=== Section Start ===

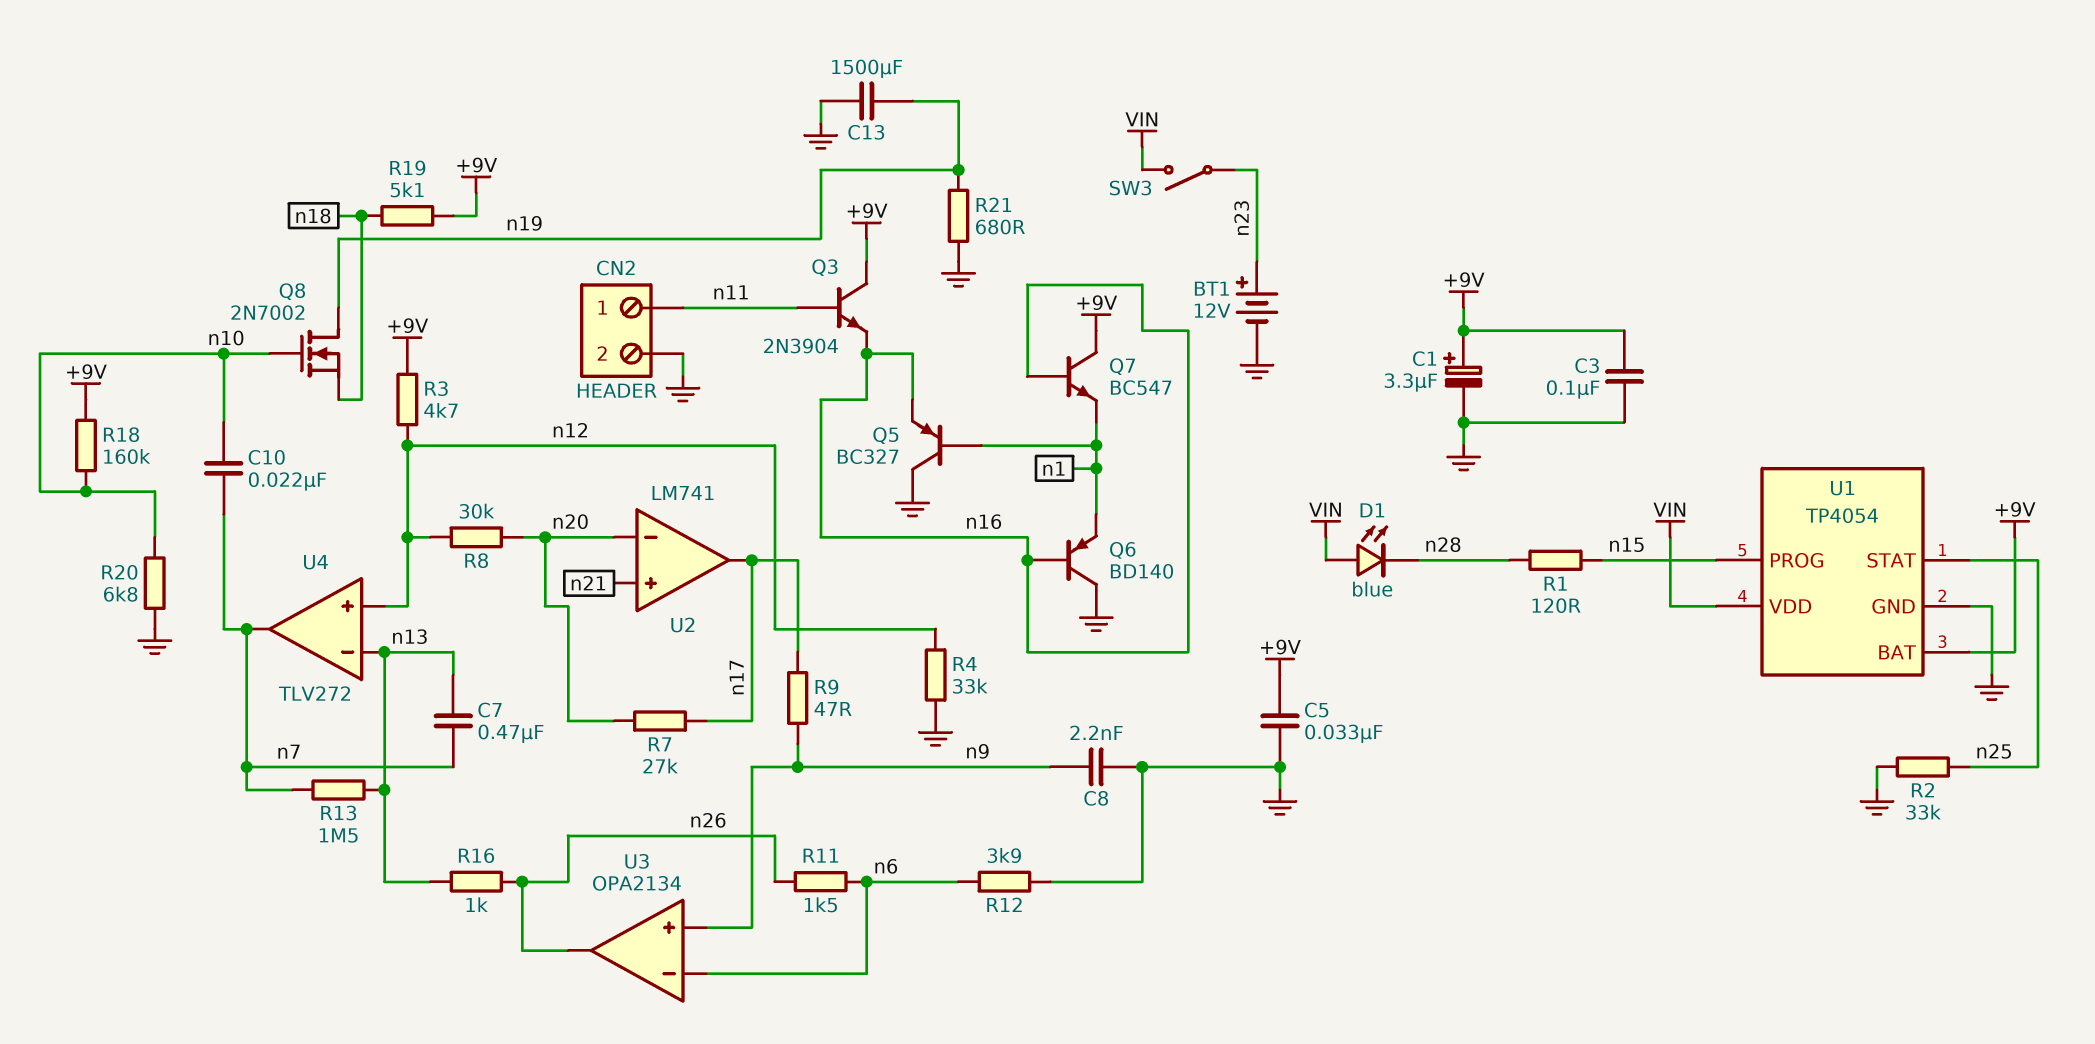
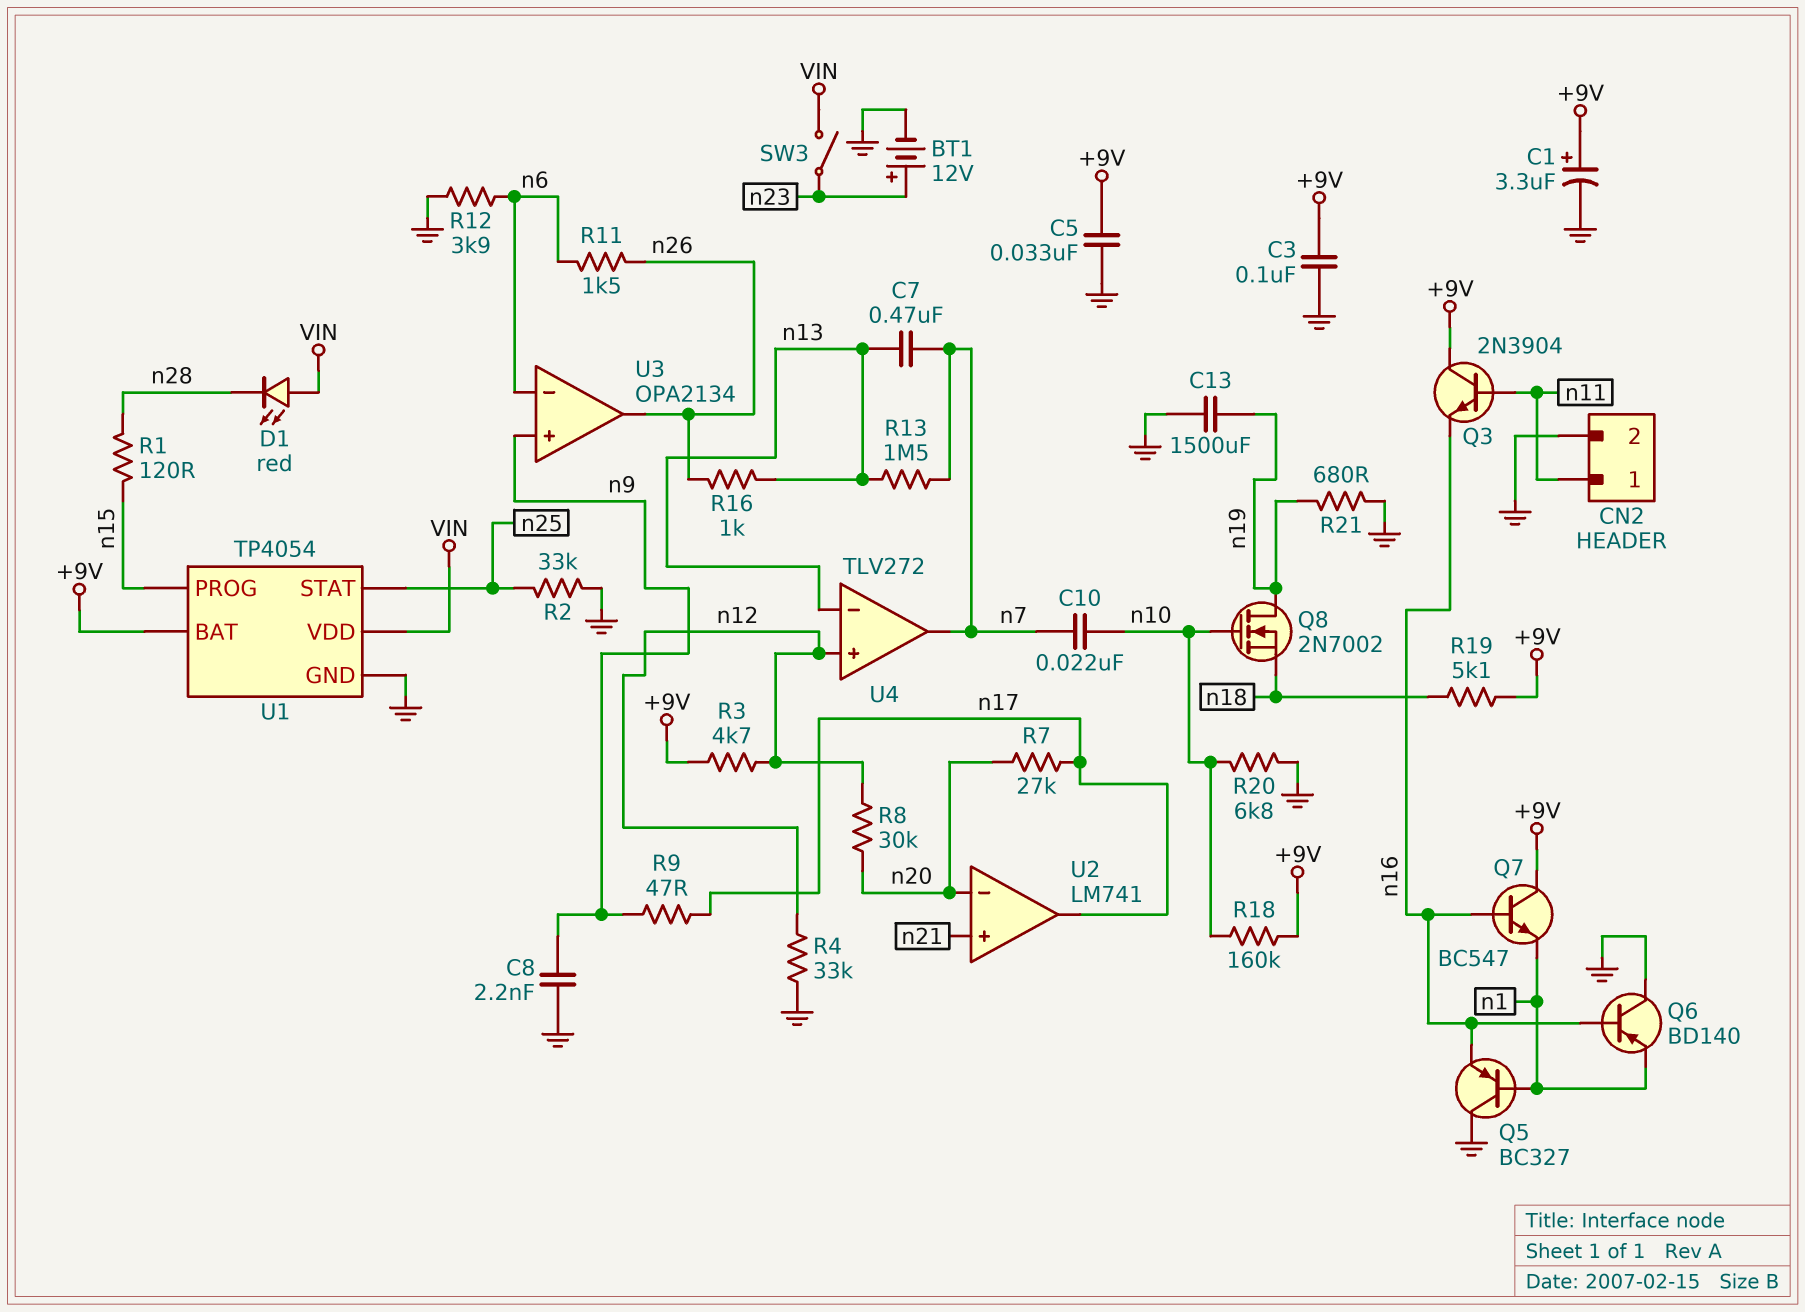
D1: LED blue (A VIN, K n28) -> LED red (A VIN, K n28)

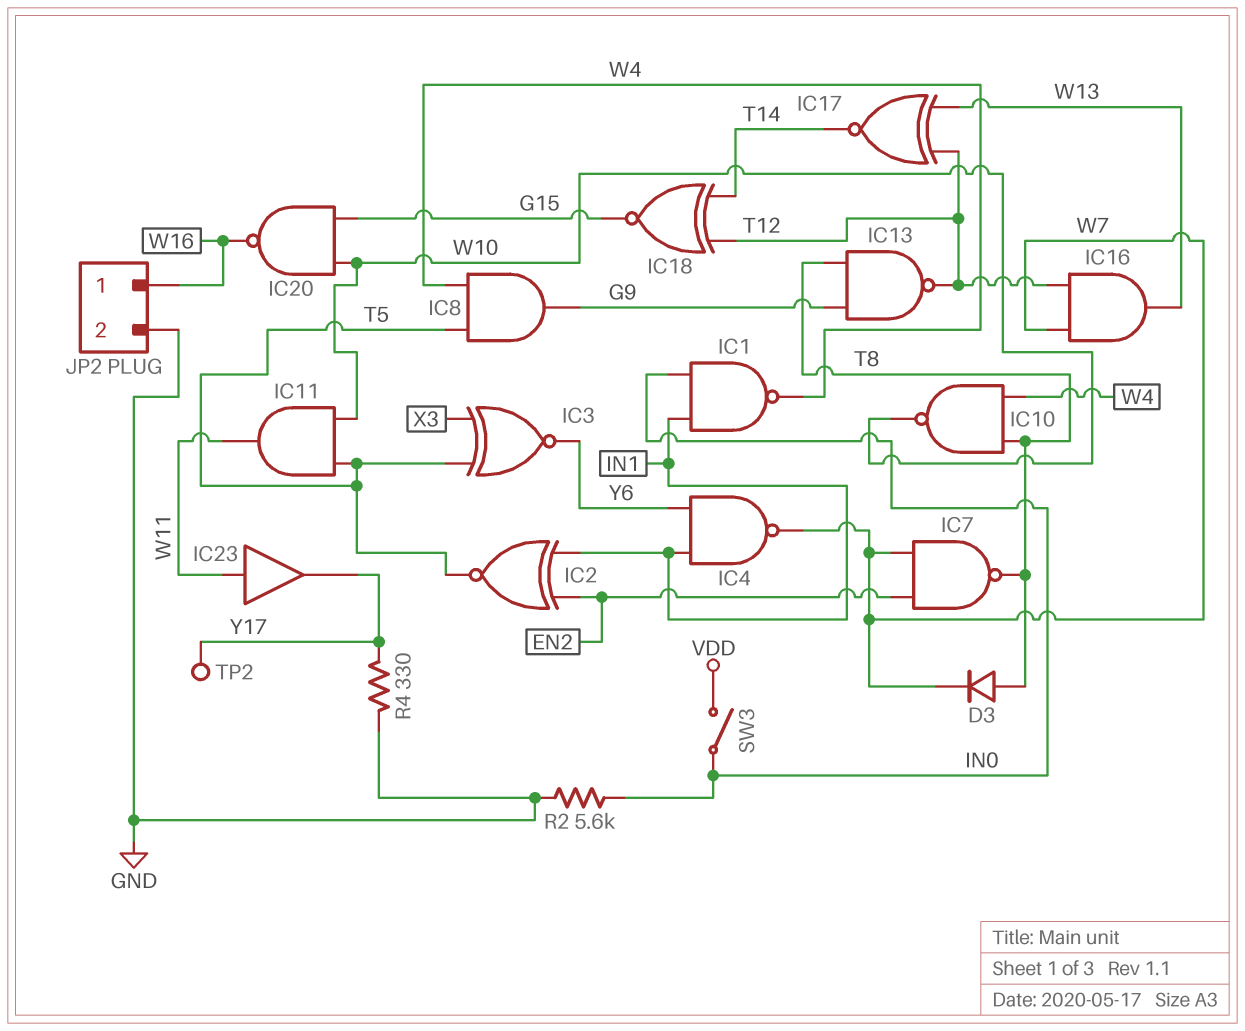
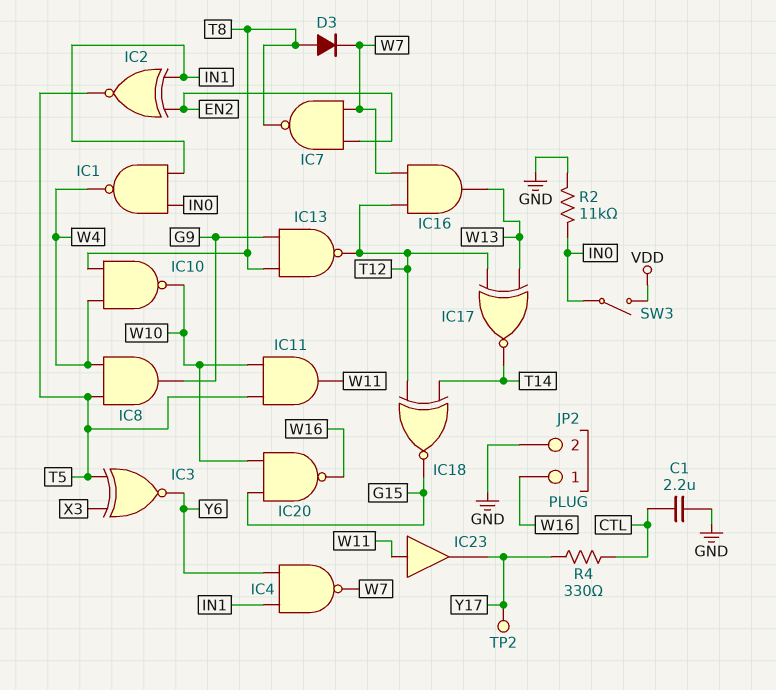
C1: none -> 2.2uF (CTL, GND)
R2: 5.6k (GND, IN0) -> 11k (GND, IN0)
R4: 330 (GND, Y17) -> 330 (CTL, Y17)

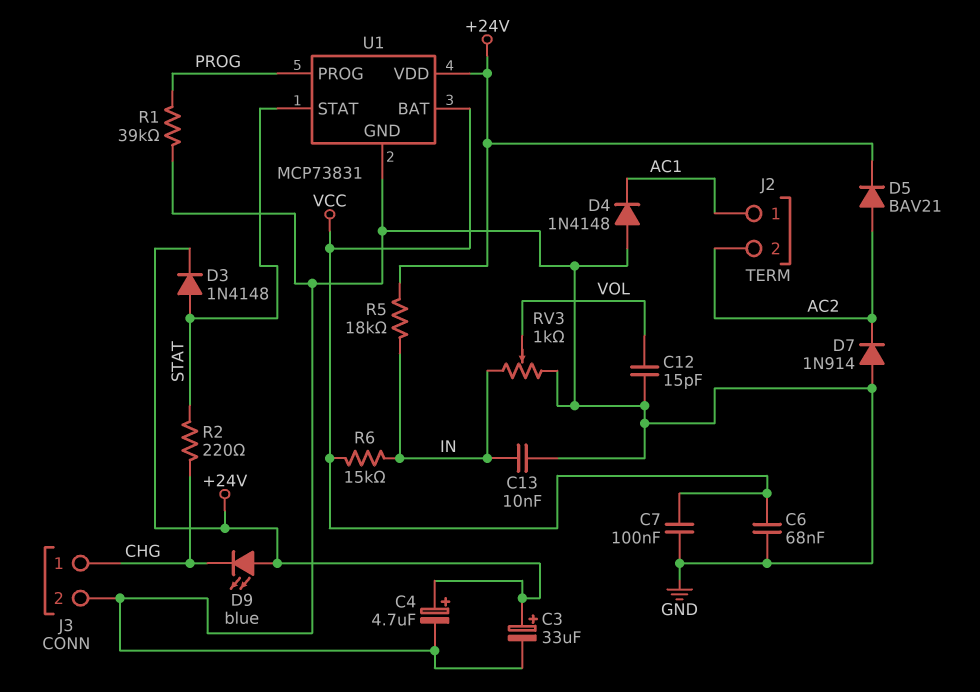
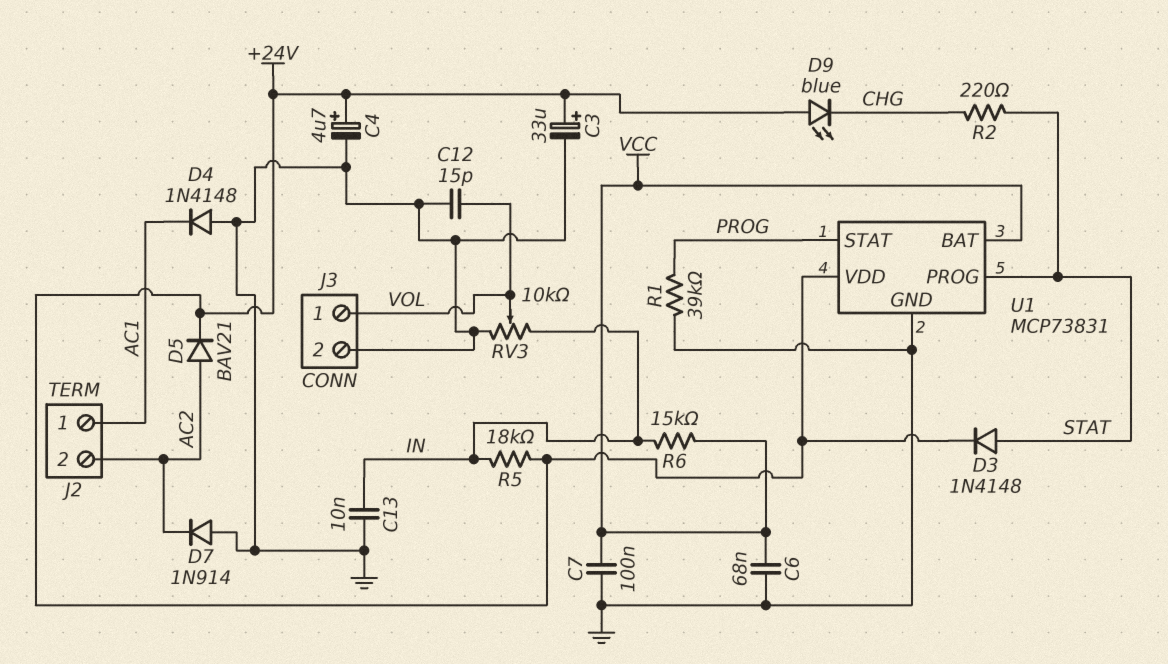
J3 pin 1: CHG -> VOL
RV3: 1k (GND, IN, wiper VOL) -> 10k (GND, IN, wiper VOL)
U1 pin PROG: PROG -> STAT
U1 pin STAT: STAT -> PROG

=== Section End ===

## Directions
Extract every line of the data exactly; pictures stay out.

## Answer below
D1: LED blue (A VIN, K n28) -> LED red (A VIN, K n28)

C1: none -> 2.2uF (CTL, GND)
R2: 5.6k (GND, IN0) -> 11k (GND, IN0)
R4: 330 (GND, Y17) -> 330 (CTL, Y17)

J3 pin 1: CHG -> VOL
RV3: 1k (GND, IN, wiper VOL) -> 10k (GND, IN, wiper VOL)
U1 pin PROG: PROG -> STAT
U1 pin STAT: STAT -> PROG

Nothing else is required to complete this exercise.